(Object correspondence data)

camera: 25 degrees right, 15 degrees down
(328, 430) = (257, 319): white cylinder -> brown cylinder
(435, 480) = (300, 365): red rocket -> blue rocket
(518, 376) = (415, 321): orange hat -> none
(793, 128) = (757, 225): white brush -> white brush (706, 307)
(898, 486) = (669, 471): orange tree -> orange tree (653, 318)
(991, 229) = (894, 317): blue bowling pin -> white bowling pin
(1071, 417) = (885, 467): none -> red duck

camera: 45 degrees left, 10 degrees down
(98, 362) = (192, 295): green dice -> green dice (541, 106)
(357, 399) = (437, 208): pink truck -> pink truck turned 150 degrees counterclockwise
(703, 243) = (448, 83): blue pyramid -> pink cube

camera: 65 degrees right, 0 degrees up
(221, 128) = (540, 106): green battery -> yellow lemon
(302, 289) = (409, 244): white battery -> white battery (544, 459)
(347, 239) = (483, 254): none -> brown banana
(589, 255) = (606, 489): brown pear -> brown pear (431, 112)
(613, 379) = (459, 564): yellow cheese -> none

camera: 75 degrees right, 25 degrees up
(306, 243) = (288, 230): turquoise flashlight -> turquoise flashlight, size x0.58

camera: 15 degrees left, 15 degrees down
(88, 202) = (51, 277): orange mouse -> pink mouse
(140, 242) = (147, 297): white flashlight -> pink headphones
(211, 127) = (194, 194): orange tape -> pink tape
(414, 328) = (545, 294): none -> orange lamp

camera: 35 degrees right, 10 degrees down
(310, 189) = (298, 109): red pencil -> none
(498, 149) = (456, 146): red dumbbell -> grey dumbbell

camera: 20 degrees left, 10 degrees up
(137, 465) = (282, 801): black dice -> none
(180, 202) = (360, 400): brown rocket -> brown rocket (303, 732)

» EXERCISE: Copy out only the lines above from the one with "(613, 379) = (459, 564): yellow" to the one with "(498, 149) = (456, 146): red", inclusive, exactly as they stand.

» YOUR SOLUTION:
(613, 379) = (459, 564): yellow cheese -> none

camera: 75 degrees right, 25 degrees up
(306, 243) = (288, 230): turquoise flashlight -> turquoise flashlight, size x0.58

camera: 15 degrees left, 15 degrees down
(88, 202) = (51, 277): orange mouse -> pink mouse
(140, 242) = (147, 297): white flashlight -> pink headphones
(211, 127) = (194, 194): orange tape -> pink tape
(414, 328) = (545, 294): none -> orange lamp

camera: 35 degrees right, 10 degrees down
(310, 189) = (298, 109): red pencil -> none
(498, 149) = (456, 146): red dumbbell -> grey dumbbell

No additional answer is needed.